• **INPUT FOR THIS TASK**:

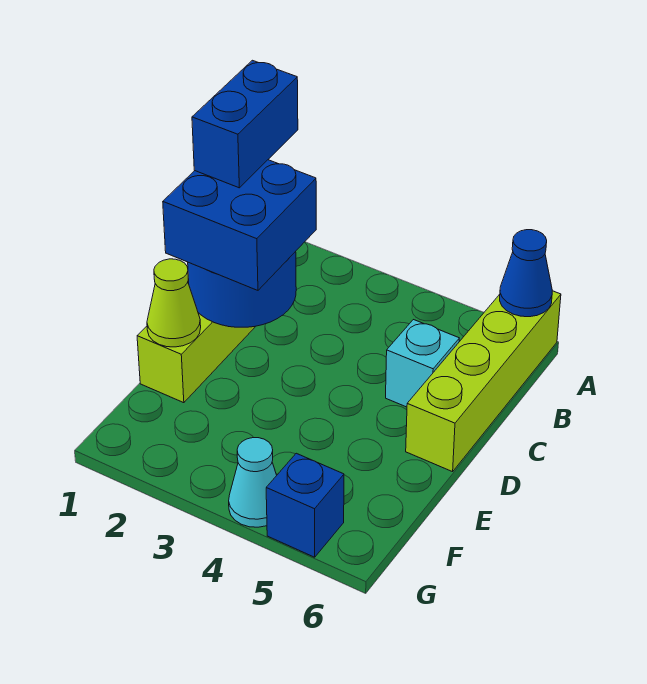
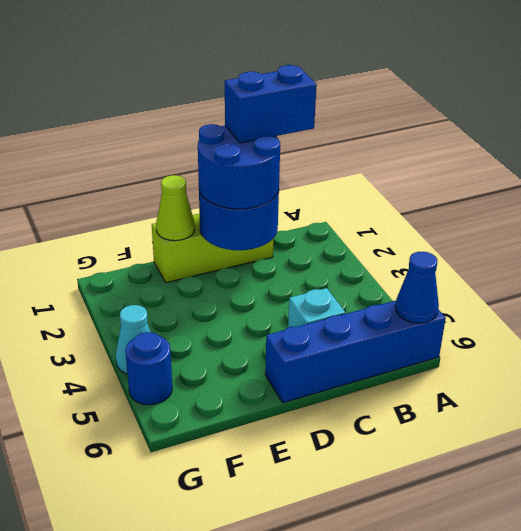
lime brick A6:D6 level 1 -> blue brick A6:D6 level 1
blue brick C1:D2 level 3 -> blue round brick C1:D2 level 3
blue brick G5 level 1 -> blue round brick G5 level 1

--

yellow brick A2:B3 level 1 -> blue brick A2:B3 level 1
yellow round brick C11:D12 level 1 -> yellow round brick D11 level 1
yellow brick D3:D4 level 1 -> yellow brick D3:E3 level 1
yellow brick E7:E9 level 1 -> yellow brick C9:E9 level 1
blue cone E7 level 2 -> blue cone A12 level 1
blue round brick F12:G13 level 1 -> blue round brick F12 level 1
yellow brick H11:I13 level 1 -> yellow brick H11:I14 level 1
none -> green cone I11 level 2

• **WHAT TO WORK ON**: Using the records above, set down exactly the lines from the one with "yellow brick A2:B3" through the one with "none -> green cone I11 level 2", inclusive, and nothing more.

• **OUTPUT FOR THIS EXERCISE**:
yellow brick A2:B3 level 1 -> blue brick A2:B3 level 1
yellow round brick C11:D12 level 1 -> yellow round brick D11 level 1
yellow brick D3:D4 level 1 -> yellow brick D3:E3 level 1
yellow brick E7:E9 level 1 -> yellow brick C9:E9 level 1
blue cone E7 level 2 -> blue cone A12 level 1
blue round brick F12:G13 level 1 -> blue round brick F12 level 1
yellow brick H11:I13 level 1 -> yellow brick H11:I14 level 1
none -> green cone I11 level 2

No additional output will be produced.